> _Exercise details_
Extract, from the listing that follows, each line containing the word "degrees".

**** Records to use ****

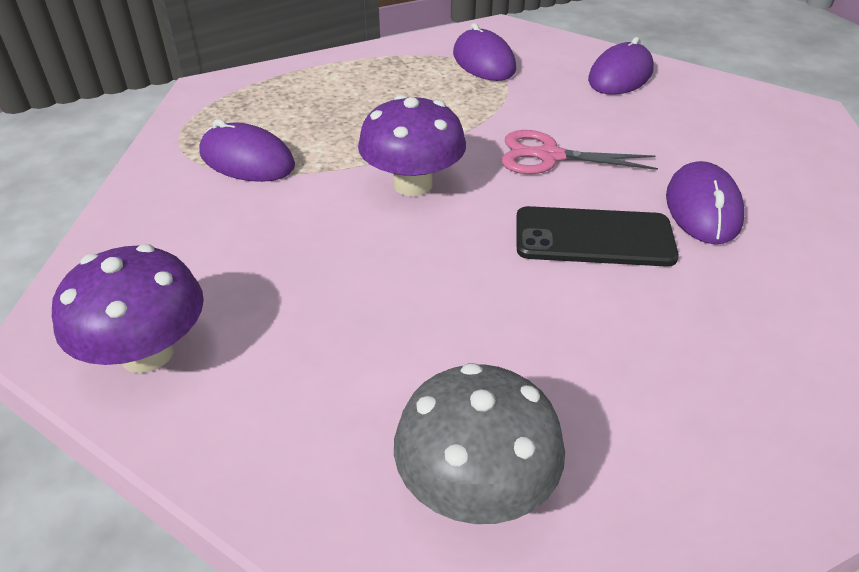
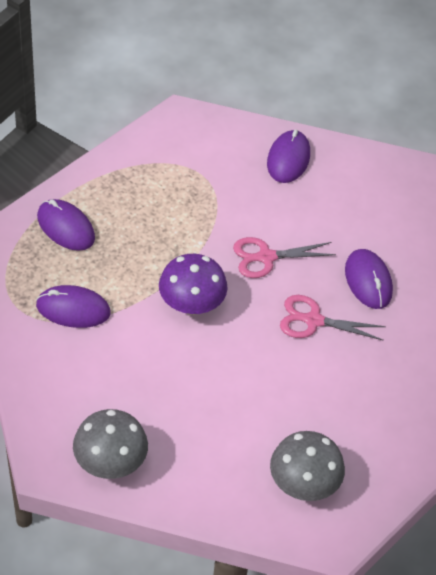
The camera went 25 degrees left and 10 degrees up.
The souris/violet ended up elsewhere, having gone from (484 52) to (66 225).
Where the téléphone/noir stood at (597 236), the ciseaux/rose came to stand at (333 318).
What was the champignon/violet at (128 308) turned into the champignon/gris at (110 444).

****
**** Records to use ****

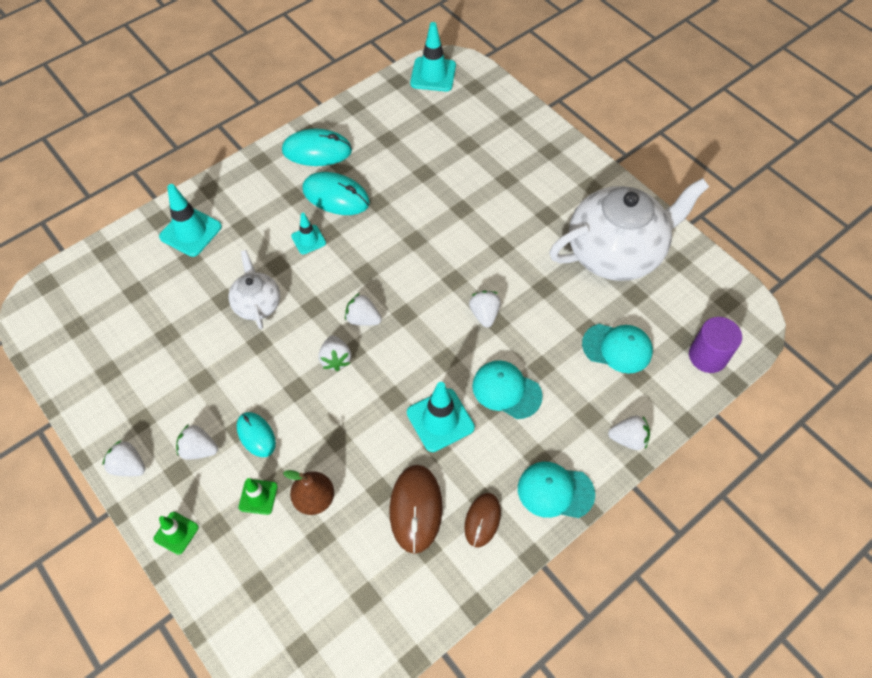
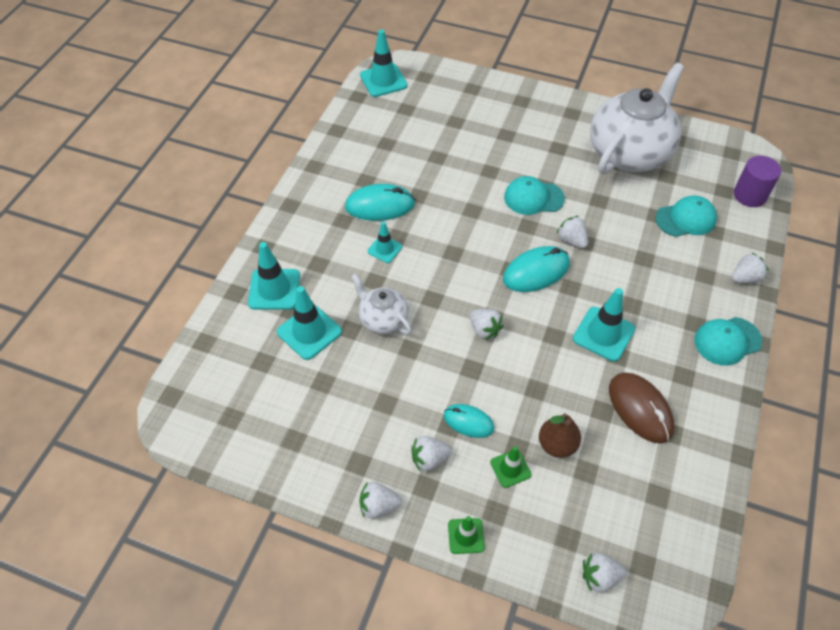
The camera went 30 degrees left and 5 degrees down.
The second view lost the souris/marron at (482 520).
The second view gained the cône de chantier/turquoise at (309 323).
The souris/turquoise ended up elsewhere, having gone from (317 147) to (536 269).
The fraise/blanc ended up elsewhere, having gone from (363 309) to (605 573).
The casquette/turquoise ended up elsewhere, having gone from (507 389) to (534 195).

****

> _Exercise output_
The camera went 25 degrees left and 10 degrees up.
The camera went 30 degrees left and 5 degrees down.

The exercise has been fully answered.